● Dataset

____

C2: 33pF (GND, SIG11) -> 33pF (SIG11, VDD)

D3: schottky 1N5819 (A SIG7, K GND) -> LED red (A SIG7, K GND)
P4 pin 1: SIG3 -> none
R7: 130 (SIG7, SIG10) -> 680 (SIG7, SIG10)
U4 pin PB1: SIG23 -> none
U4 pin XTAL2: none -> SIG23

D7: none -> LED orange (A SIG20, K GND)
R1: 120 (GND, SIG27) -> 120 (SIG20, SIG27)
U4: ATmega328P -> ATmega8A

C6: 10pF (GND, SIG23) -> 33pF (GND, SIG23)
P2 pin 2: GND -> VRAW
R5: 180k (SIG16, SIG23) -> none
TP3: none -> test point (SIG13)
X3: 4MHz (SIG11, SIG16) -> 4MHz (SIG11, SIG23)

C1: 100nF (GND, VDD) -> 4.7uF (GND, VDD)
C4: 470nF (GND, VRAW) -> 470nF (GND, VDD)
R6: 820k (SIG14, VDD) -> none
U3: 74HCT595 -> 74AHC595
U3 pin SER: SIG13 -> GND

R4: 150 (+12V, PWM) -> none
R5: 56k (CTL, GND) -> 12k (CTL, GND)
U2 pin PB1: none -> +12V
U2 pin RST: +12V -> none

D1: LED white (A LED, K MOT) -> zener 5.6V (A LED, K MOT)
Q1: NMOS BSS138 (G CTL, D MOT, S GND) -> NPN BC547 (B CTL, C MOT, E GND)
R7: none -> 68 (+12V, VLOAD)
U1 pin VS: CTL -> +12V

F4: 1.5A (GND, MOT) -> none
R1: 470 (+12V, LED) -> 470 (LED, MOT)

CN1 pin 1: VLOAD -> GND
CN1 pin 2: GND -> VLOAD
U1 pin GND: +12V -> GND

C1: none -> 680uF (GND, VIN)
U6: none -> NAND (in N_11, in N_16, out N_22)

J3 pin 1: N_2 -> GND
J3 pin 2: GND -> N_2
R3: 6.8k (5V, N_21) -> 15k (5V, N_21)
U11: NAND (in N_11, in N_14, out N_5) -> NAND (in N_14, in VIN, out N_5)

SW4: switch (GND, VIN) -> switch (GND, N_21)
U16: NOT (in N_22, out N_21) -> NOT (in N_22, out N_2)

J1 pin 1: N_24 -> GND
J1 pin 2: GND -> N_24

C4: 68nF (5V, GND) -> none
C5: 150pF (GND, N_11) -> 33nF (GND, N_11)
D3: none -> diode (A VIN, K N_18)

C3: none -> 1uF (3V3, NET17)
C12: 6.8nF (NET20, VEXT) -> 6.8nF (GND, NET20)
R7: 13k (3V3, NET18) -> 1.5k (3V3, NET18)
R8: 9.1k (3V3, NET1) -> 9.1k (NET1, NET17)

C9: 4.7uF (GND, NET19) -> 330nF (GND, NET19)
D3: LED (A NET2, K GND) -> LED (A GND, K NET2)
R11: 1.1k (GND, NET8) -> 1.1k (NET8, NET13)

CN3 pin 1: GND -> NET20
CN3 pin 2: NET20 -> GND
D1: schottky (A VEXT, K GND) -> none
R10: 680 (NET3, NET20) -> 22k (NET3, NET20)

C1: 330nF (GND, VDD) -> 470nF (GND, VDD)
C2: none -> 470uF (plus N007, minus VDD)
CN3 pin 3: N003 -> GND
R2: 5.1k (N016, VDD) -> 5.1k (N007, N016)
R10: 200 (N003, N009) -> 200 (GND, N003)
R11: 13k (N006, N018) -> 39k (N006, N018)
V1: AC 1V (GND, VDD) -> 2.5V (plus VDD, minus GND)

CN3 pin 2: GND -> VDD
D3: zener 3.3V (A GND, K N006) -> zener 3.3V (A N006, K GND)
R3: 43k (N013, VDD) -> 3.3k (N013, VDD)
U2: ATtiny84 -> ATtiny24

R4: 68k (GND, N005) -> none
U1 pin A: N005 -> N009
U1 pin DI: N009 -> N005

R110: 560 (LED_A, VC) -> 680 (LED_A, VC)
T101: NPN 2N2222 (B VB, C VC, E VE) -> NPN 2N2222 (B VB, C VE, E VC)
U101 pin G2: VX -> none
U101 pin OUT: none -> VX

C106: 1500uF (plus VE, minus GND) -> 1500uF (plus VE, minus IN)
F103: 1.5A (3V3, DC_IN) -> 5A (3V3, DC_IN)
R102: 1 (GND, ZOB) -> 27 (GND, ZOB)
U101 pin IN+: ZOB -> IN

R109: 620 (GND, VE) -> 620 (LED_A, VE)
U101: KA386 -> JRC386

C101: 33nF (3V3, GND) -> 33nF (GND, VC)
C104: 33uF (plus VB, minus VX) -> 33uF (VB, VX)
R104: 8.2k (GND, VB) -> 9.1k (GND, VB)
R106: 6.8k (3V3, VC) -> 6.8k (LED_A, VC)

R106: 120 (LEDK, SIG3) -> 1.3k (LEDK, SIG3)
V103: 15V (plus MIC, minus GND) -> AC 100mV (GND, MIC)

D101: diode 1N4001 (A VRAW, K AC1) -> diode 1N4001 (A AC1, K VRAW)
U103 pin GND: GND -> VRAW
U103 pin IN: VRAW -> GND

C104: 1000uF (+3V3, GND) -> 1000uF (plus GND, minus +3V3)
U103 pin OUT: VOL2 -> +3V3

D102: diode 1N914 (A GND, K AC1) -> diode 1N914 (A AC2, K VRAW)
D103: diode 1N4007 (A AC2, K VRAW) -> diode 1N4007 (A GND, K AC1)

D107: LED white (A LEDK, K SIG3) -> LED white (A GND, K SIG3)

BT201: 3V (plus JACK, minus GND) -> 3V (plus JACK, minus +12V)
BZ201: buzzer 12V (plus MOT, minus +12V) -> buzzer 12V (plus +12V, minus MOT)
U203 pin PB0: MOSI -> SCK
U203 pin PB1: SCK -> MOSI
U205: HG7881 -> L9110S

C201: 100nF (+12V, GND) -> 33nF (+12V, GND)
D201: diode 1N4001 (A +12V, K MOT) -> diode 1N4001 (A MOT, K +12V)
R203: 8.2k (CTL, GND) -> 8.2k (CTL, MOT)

____

Only the number is needed: count the lines of the material that include "schottky".

2